- **Data section**
=======

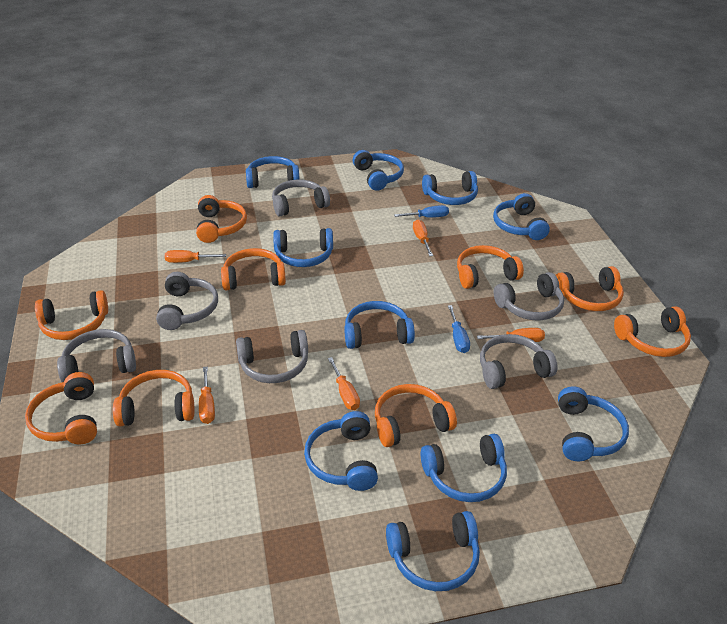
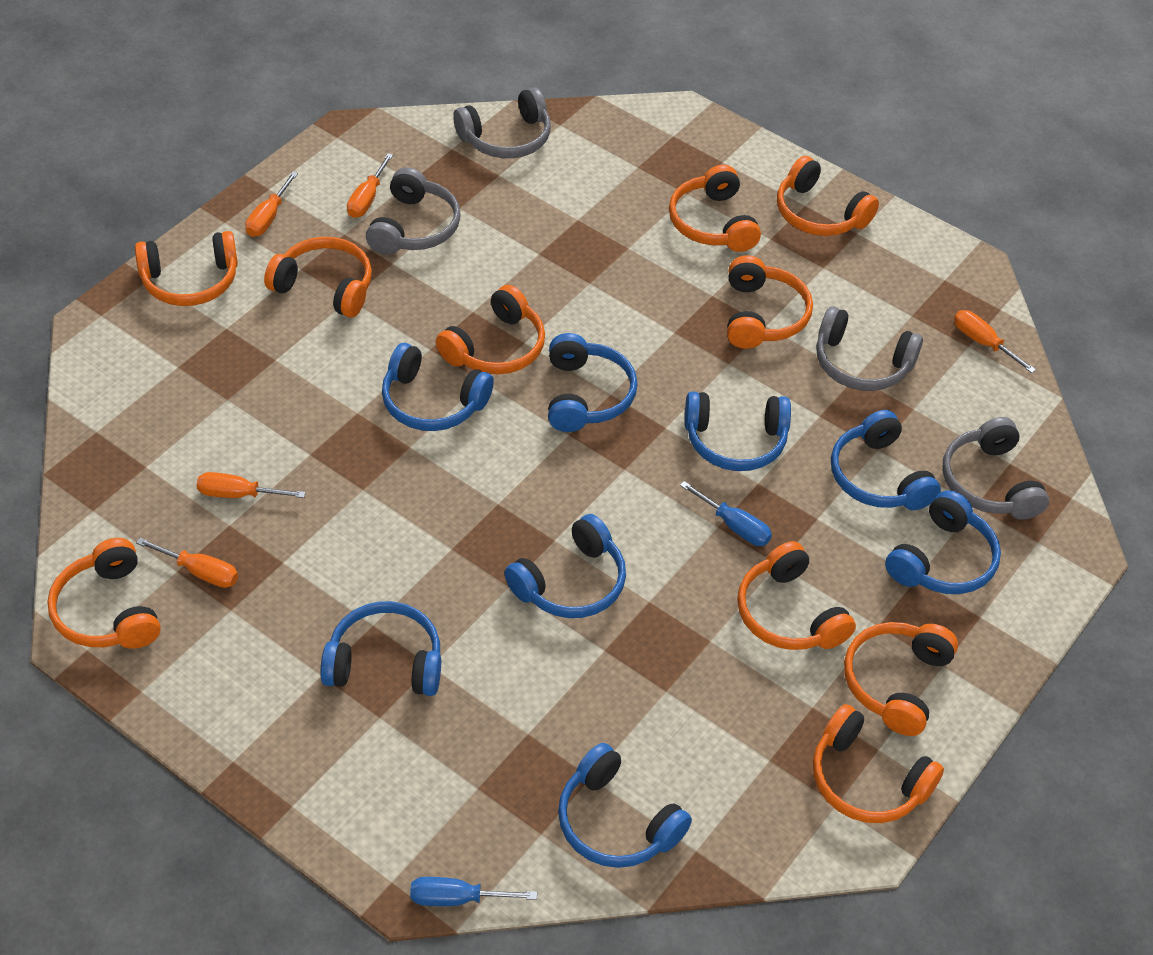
blue headphones: 10 -> 8
grey headphones: 6 -> 4
orange headphones: 9 -> 10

=======

- **What you have to do**
Repeat the full listing above exactly, with no pictures in the copy.

- **Output of the exercise**
blue headphones: 10 -> 8
grey headphones: 6 -> 4
orange headphones: 9 -> 10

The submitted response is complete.